(Data items)
⟨
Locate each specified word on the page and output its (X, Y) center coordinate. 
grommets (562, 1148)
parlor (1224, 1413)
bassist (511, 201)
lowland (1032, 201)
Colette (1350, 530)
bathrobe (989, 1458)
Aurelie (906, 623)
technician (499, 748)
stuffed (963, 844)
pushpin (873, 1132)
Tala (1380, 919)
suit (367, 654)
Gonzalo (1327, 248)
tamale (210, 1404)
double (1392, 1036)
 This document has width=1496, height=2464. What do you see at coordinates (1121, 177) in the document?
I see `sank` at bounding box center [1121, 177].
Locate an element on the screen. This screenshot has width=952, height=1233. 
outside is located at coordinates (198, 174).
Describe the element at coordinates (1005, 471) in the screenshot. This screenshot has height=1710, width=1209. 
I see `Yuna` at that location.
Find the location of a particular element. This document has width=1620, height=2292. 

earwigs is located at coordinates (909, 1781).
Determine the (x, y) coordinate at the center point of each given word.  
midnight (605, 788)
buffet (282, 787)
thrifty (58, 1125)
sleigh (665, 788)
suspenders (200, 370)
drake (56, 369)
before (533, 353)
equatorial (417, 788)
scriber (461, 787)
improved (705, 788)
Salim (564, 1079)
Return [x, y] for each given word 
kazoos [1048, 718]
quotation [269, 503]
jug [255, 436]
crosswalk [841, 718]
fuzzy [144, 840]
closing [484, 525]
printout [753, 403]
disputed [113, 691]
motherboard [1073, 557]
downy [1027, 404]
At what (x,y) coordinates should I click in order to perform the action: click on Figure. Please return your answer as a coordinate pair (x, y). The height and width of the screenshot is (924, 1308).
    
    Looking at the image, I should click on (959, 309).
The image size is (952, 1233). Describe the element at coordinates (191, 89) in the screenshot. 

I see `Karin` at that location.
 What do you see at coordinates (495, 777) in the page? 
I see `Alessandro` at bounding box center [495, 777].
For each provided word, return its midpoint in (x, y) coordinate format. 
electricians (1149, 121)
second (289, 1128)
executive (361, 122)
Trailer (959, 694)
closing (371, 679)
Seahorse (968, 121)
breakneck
⟩
# [Aim of the task]
Copy every item above word for word, with each line unchanged.

# [The answer]
Locate each specified word on the page and output its (X, Y) center coordinate. 
grommets (562, 1148)
parlor (1224, 1413)
bassist (511, 201)
lowland (1032, 201)
Colette (1350, 530)
bathrobe (989, 1458)
Aurelie (906, 623)
technician (499, 748)
stuffed (963, 844)
pushpin (873, 1132)
Tala (1380, 919)
suit (367, 654)
Gonzalo (1327, 248)
tamale (210, 1404)
double (1392, 1036)
 This document has width=1496, height=2464. What do you see at coordinates (1121, 177) in the document?
I see `sank` at bounding box center [1121, 177].
Locate an element on the screen. This screenshot has width=952, height=1233. 
outside is located at coordinates (198, 174).
Describe the element at coordinates (1005, 471) in the screenshot. This screenshot has height=1710, width=1209. 
I see `Yuna` at that location.
Find the location of a particular element. This document has width=1620, height=2292. 

earwigs is located at coordinates (909, 1781).
Determine the (x, y) coordinate at the center point of each given word.  
midnight (605, 788)
buffet (282, 787)
thrifty (58, 1125)
sleigh (665, 788)
suspenders (200, 370)
drake (56, 369)
before (533, 353)
equatorial (417, 788)
scriber (461, 787)
improved (705, 788)
Salim (564, 1079)
Return [x, y] for each given word 
kazoos [1048, 718]
quotation [269, 503]
jug [255, 436]
crosswalk [841, 718]
fuzzy [144, 840]
closing [484, 525]
printout [753, 403]
disputed [113, 691]
motherboard [1073, 557]
downy [1027, 404]
At what (x,y) coordinates should I click in order to perform the action: click on Figure. Please return your answer as a coordinate pair (x, y). The height and width of the screenshot is (924, 1308).
    
    Looking at the image, I should click on (959, 309).
The image size is (952, 1233). Describe the element at coordinates (191, 89) in the screenshot. 

I see `Karin` at that location.
 What do you see at coordinates (495, 777) in the page? 
I see `Alessandro` at bounding box center [495, 777].
For each provided word, return its midpoint in (x, y) coordinate format. 
electricians (1149, 121)
second (289, 1128)
executive (361, 122)
Trailer (959, 694)
closing (371, 679)
Seahorse (968, 121)
breakneck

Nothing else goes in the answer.